___ Records shown
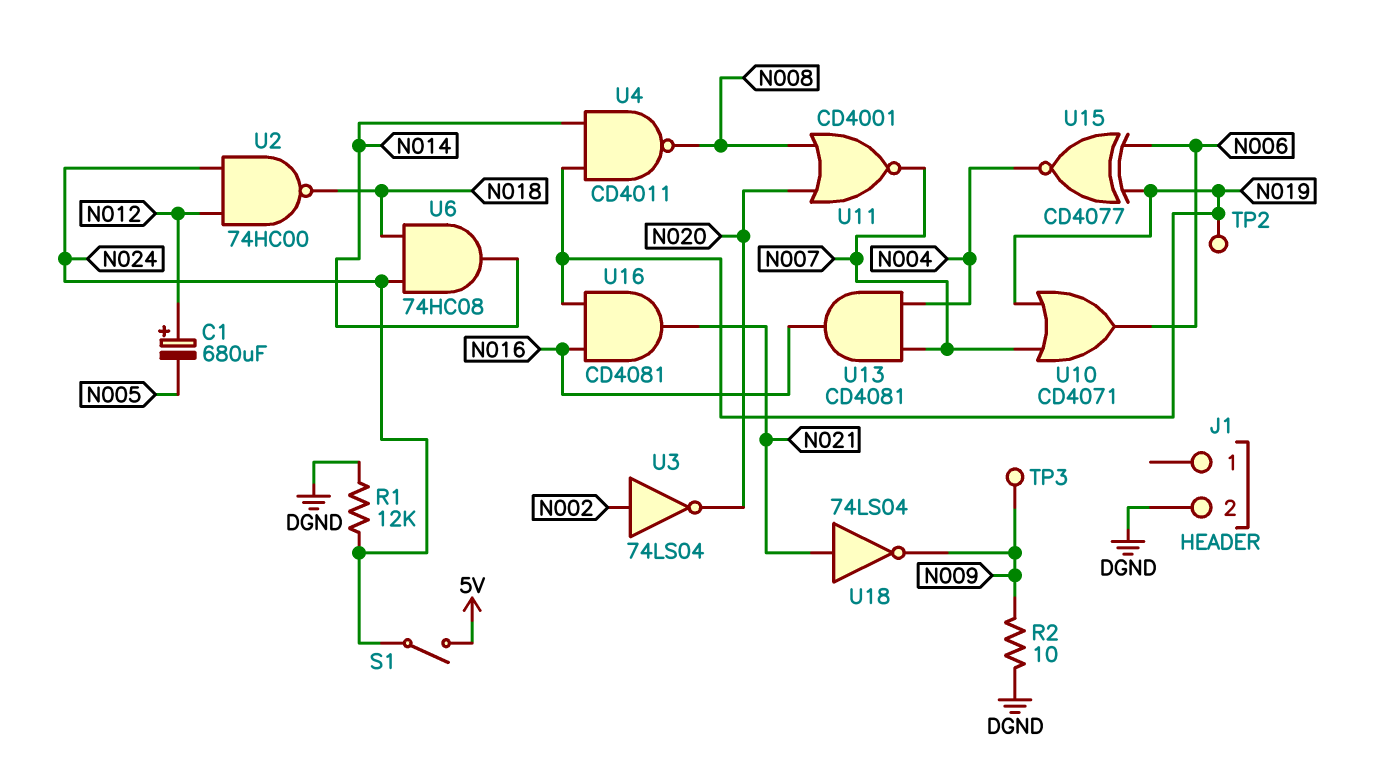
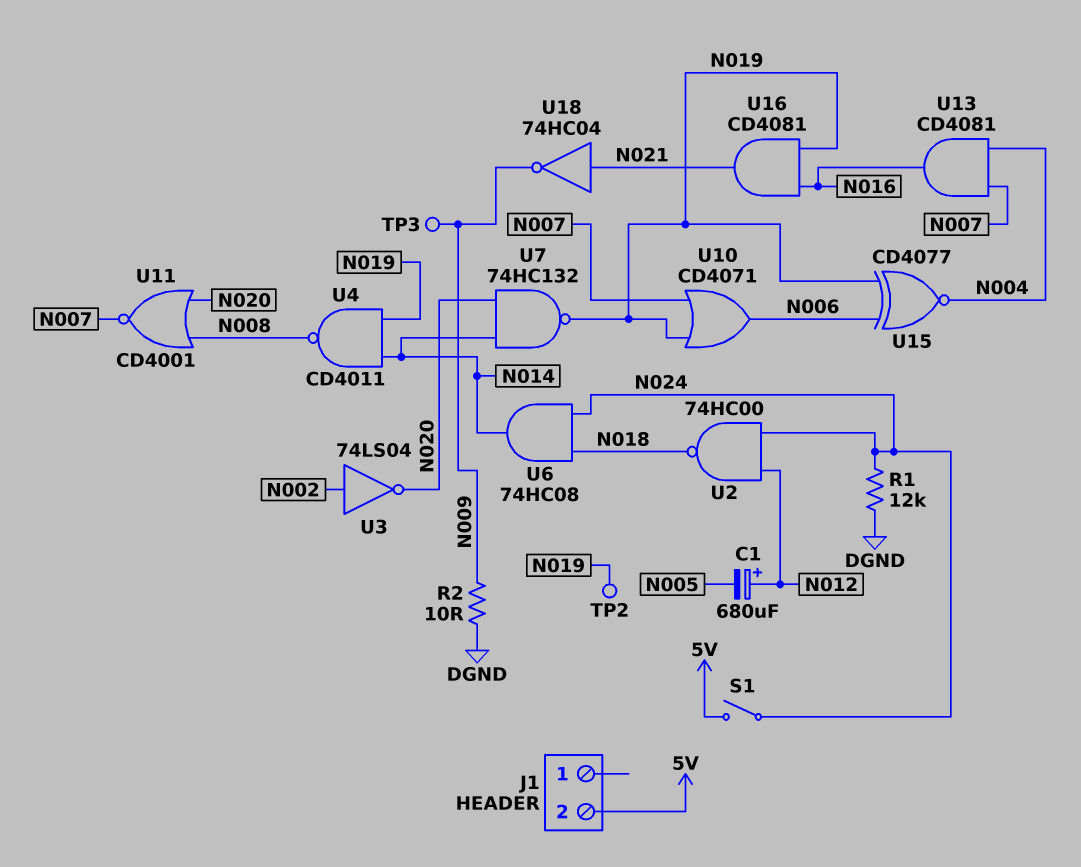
J1 pin 2: DGND -> 5V
U7: none -> NAND 74HC132 (in N014, in N020, out N019)
U18: NOT 74LS04 (in N021, out N009) -> NOT 74HC04 (in N021, out N009)

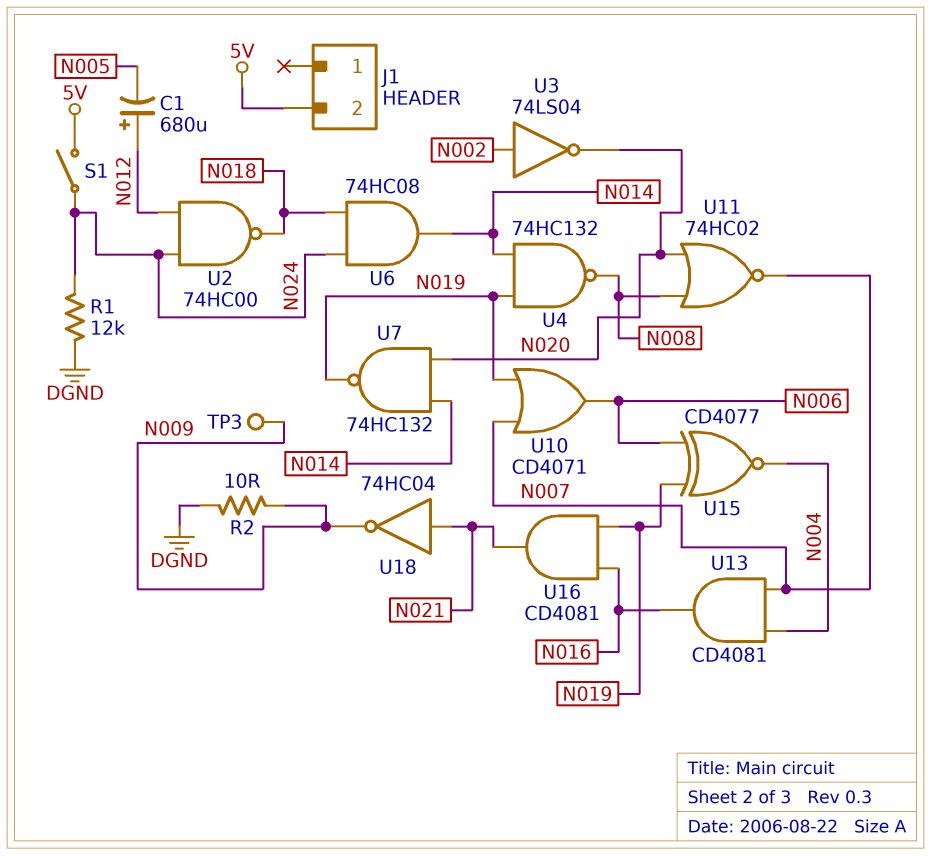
TP2: test point (N019) -> none
U4: NAND CD4011 (in N014, in N019, out N008) -> NAND 74HC132 (in N014, in N019, out N008)
U11: NOR CD4001 (in N008, in N020, out N007) -> NOR 74HC02 (in N008, in N020, out N007)

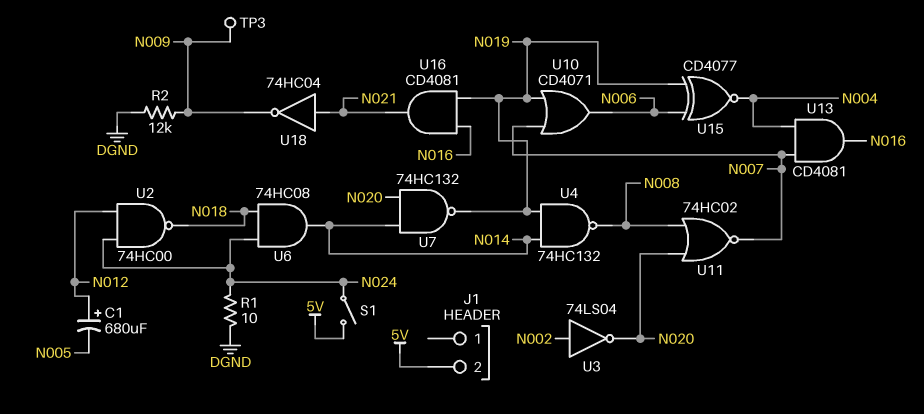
R1: 12k (DGND, N024) -> 10 (DGND, N024)
R2: 10 (DGND, N009) -> 12k (DGND, N009)

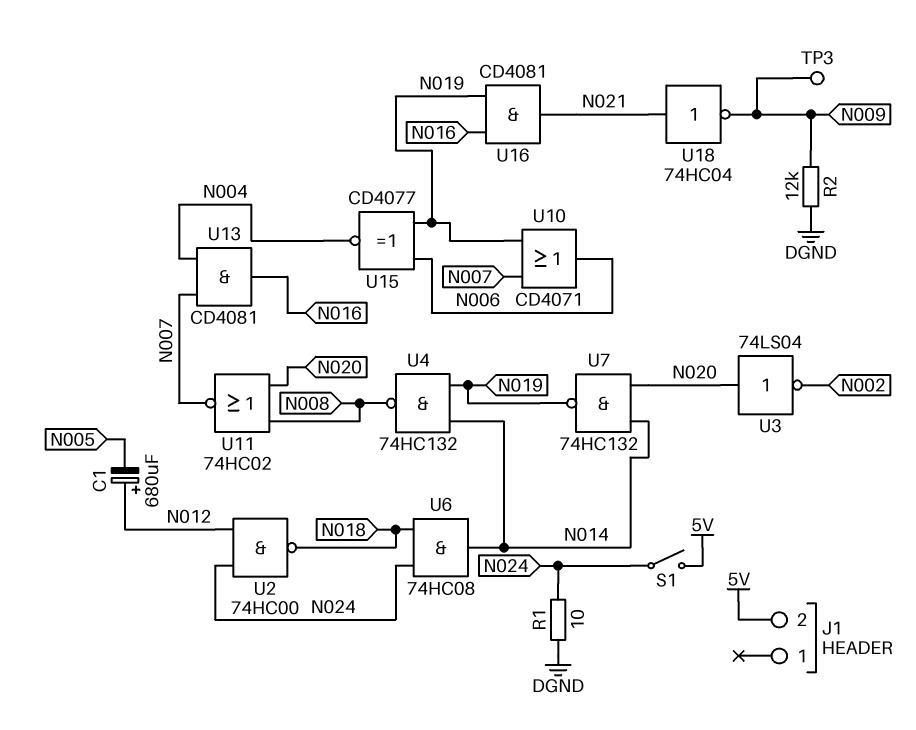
U3: NOT 74LS04 (in N002, out N020) -> NOT 74LS04 (in N020, out N002)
______
Pictures are to be omitted; otherwise, write out the data exactly as it appears.

_Response area_
J1 pin 2: DGND -> 5V
U7: none -> NAND 74HC132 (in N014, in N020, out N019)
U18: NOT 74LS04 (in N021, out N009) -> NOT 74HC04 (in N021, out N009)

TP2: test point (N019) -> none
U4: NAND CD4011 (in N014, in N019, out N008) -> NAND 74HC132 (in N014, in N019, out N008)
U11: NOR CD4001 (in N008, in N020, out N007) -> NOR 74HC02 (in N008, in N020, out N007)

R1: 12k (DGND, N024) -> 10 (DGND, N024)
R2: 10 (DGND, N009) -> 12k (DGND, N009)

U3: NOT 74LS04 (in N002, out N020) -> NOT 74LS04 (in N020, out N002)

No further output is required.